__SUPPLIED MATERIAL__
******************************

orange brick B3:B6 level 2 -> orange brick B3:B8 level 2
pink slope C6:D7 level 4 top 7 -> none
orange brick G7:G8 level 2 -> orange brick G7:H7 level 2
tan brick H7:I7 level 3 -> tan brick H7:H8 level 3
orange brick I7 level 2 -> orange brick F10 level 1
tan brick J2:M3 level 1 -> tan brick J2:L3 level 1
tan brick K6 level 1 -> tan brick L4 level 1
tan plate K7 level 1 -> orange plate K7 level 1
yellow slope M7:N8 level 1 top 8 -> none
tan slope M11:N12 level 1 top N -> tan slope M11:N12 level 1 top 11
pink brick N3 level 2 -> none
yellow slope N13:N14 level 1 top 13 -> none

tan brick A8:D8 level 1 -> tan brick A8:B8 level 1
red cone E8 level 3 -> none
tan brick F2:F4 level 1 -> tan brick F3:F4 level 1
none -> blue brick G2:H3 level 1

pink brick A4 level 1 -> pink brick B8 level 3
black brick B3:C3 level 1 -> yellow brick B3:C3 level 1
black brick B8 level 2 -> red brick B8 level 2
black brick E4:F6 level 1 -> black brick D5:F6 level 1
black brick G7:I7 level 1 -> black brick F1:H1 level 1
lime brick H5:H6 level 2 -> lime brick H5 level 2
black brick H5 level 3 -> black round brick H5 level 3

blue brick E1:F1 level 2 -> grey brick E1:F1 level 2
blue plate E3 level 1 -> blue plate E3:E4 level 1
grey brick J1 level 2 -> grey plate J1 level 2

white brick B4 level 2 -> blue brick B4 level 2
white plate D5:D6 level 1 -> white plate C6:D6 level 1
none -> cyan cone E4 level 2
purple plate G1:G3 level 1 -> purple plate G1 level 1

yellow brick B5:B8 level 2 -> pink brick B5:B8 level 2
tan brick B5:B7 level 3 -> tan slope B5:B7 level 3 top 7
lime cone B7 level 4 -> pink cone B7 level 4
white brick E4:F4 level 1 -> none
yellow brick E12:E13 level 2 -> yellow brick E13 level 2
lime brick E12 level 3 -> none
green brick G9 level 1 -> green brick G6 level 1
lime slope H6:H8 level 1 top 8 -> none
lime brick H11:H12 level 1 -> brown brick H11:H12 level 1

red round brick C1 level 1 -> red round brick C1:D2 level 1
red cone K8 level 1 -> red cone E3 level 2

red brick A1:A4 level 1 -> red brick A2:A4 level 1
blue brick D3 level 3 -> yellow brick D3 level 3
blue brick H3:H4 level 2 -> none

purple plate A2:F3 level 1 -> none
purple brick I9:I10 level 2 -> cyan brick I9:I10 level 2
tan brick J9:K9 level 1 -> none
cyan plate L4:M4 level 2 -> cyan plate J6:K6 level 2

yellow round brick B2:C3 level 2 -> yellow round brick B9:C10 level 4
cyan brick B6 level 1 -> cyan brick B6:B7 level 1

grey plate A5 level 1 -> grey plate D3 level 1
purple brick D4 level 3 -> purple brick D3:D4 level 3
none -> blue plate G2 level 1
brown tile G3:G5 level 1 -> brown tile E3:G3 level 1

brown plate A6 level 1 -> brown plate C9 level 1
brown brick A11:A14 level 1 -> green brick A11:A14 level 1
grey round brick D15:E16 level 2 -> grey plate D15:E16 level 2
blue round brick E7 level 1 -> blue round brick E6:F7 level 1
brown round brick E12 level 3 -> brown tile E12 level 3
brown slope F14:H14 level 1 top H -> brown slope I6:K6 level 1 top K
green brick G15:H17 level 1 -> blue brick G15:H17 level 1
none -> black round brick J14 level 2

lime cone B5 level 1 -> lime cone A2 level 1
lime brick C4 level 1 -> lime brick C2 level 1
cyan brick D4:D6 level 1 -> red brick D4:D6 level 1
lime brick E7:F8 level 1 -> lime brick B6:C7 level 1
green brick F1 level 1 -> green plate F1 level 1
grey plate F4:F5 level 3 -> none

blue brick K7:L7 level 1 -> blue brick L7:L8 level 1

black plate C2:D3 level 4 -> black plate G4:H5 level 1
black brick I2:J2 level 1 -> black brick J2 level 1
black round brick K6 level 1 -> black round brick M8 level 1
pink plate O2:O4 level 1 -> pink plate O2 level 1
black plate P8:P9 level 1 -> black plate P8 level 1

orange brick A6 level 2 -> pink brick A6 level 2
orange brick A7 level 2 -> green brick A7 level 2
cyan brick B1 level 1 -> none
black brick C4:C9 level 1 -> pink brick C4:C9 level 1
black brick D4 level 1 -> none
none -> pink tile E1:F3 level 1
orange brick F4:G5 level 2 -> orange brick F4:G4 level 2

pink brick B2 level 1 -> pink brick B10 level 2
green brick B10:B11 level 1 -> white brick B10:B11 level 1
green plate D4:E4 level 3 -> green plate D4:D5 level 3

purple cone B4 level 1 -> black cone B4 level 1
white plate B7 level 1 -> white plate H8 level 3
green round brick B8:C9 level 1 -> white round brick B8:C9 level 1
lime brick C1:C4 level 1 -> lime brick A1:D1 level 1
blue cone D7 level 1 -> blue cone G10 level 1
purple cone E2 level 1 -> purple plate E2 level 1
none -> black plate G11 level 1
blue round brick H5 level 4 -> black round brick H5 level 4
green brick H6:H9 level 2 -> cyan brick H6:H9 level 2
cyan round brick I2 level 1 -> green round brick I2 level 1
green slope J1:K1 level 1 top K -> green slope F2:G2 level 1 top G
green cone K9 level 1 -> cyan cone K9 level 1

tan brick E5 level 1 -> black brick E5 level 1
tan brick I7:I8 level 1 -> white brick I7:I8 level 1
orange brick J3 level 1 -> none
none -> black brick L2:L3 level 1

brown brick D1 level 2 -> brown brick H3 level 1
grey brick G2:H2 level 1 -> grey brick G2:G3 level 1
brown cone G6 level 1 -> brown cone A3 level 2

******************************

__EXERCISE PROMPT__
Given the records above, return exactly the lines starting at the line containing "none -> black plate G11 level 1" and ending at the line containing "green slope J1:K1", including both.

__REPLY__
none -> black plate G11 level 1
blue round brick H5 level 4 -> black round brick H5 level 4
green brick H6:H9 level 2 -> cyan brick H6:H9 level 2
cyan round brick I2 level 1 -> green round brick I2 level 1
green slope J1:K1 level 1 top K -> green slope F2:G2 level 1 top G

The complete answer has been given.